• Your objective
Only an exact copy of every record counts as an answer.

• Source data
'''
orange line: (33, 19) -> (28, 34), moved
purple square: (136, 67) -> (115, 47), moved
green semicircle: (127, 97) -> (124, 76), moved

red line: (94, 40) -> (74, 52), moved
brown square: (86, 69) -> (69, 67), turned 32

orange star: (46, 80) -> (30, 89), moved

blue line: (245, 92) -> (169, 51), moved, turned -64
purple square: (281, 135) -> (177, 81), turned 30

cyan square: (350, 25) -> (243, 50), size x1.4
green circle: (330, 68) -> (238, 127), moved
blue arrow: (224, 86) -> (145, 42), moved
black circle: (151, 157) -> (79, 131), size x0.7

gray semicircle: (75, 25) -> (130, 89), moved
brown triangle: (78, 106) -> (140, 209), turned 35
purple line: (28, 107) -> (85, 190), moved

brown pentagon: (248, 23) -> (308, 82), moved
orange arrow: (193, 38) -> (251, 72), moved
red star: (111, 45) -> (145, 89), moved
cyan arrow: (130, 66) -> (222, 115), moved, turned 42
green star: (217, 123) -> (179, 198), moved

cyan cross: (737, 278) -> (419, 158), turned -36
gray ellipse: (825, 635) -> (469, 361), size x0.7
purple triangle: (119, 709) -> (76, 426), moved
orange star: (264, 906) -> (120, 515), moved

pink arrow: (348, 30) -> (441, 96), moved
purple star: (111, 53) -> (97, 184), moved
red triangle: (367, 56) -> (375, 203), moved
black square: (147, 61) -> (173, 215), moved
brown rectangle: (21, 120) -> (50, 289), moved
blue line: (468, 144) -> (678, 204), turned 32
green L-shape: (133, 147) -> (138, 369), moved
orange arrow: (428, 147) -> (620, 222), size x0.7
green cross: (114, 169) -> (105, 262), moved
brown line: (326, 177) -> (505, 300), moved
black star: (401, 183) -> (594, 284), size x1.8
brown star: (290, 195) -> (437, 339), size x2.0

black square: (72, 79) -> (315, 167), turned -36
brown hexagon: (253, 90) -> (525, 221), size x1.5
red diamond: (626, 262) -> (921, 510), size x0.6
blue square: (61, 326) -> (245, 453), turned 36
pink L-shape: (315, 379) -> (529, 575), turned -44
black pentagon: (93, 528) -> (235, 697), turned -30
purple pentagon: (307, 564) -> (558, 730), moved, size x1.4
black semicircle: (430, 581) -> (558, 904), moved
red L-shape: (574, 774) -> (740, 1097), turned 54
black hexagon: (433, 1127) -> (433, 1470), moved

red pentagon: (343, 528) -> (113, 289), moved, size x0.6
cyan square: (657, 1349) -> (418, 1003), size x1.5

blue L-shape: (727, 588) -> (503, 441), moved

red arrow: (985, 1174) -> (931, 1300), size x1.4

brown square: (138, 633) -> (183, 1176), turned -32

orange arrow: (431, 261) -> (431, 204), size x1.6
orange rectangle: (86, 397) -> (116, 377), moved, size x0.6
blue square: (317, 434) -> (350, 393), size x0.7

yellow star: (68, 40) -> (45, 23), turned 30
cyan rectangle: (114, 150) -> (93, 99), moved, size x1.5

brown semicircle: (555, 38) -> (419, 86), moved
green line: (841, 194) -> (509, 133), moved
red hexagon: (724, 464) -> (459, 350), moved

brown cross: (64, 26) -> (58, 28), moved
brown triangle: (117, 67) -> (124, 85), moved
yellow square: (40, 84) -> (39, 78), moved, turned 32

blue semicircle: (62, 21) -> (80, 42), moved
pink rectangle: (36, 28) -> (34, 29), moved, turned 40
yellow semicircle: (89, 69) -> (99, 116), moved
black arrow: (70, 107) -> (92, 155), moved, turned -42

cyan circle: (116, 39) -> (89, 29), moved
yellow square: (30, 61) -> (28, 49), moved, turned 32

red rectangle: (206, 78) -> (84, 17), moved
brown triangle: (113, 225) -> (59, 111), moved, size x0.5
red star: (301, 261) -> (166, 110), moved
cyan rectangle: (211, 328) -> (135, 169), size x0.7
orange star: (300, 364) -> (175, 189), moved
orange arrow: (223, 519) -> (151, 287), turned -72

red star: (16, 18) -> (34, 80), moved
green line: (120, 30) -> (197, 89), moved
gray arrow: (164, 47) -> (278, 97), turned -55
'''
• Completed exercise
orange line: (33, 19) -> (28, 34), moved
purple square: (136, 67) -> (115, 47), moved
green semicircle: (127, 97) -> (124, 76), moved

red line: (94, 40) -> (74, 52), moved
brown square: (86, 69) -> (69, 67), turned 32

orange star: (46, 80) -> (30, 89), moved

blue line: (245, 92) -> (169, 51), moved, turned -64
purple square: (281, 135) -> (177, 81), turned 30

cyan square: (350, 25) -> (243, 50), size x1.4
green circle: (330, 68) -> (238, 127), moved
blue arrow: (224, 86) -> (145, 42), moved
black circle: (151, 157) -> (79, 131), size x0.7

gray semicircle: (75, 25) -> (130, 89), moved
brown triangle: (78, 106) -> (140, 209), turned 35
purple line: (28, 107) -> (85, 190), moved

brown pentagon: (248, 23) -> (308, 82), moved
orange arrow: (193, 38) -> (251, 72), moved
red star: (111, 45) -> (145, 89), moved
cyan arrow: (130, 66) -> (222, 115), moved, turned 42
green star: (217, 123) -> (179, 198), moved

cyan cross: (737, 278) -> (419, 158), turned -36
gray ellipse: (825, 635) -> (469, 361), size x0.7
purple triangle: (119, 709) -> (76, 426), moved
orange star: (264, 906) -> (120, 515), moved

pink arrow: (348, 30) -> (441, 96), moved
purple star: (111, 53) -> (97, 184), moved
red triangle: (367, 56) -> (375, 203), moved
black square: (147, 61) -> (173, 215), moved
brown rectangle: (21, 120) -> (50, 289), moved
blue line: (468, 144) -> (678, 204), turned 32
green L-shape: (133, 147) -> (138, 369), moved
orange arrow: (428, 147) -> (620, 222), size x0.7
green cross: (114, 169) -> (105, 262), moved
brown line: (326, 177) -> (505, 300), moved
black star: (401, 183) -> (594, 284), size x1.8
brown star: (290, 195) -> (437, 339), size x2.0

black square: (72, 79) -> (315, 167), turned -36
brown hexagon: (253, 90) -> (525, 221), size x1.5
red diamond: (626, 262) -> (921, 510), size x0.6
blue square: (61, 326) -> (245, 453), turned 36
pink L-shape: (315, 379) -> (529, 575), turned -44
black pentagon: (93, 528) -> (235, 697), turned -30
purple pentagon: (307, 564) -> (558, 730), moved, size x1.4
black semicircle: (430, 581) -> (558, 904), moved
red L-shape: (574, 774) -> (740, 1097), turned 54
black hexagon: (433, 1127) -> (433, 1470), moved

red pentagon: (343, 528) -> (113, 289), moved, size x0.6
cyan square: (657, 1349) -> (418, 1003), size x1.5

blue L-shape: (727, 588) -> (503, 441), moved

red arrow: (985, 1174) -> (931, 1300), size x1.4

brown square: (138, 633) -> (183, 1176), turned -32

orange arrow: (431, 261) -> (431, 204), size x1.6
orange rectangle: (86, 397) -> (116, 377), moved, size x0.6
blue square: (317, 434) -> (350, 393), size x0.7

yellow star: (68, 40) -> (45, 23), turned 30
cyan rectangle: (114, 150) -> (93, 99), moved, size x1.5

brown semicircle: (555, 38) -> (419, 86), moved
green line: (841, 194) -> (509, 133), moved
red hexagon: (724, 464) -> (459, 350), moved

brown cross: (64, 26) -> (58, 28), moved
brown triangle: (117, 67) -> (124, 85), moved
yellow square: (40, 84) -> (39, 78), moved, turned 32

blue semicircle: (62, 21) -> (80, 42), moved
pink rectangle: (36, 28) -> (34, 29), moved, turned 40
yellow semicircle: (89, 69) -> (99, 116), moved
black arrow: (70, 107) -> (92, 155), moved, turned -42

cyan circle: (116, 39) -> (89, 29), moved
yellow square: (30, 61) -> (28, 49), moved, turned 32

red rectangle: (206, 78) -> (84, 17), moved
brown triangle: (113, 225) -> (59, 111), moved, size x0.5
red star: (301, 261) -> (166, 110), moved
cyan rectangle: (211, 328) -> (135, 169), size x0.7
orange star: (300, 364) -> (175, 189), moved
orange arrow: (223, 519) -> (151, 287), turned -72

red star: (16, 18) -> (34, 80), moved
green line: (120, 30) -> (197, 89), moved
gray arrow: (164, 47) -> (278, 97), turned -55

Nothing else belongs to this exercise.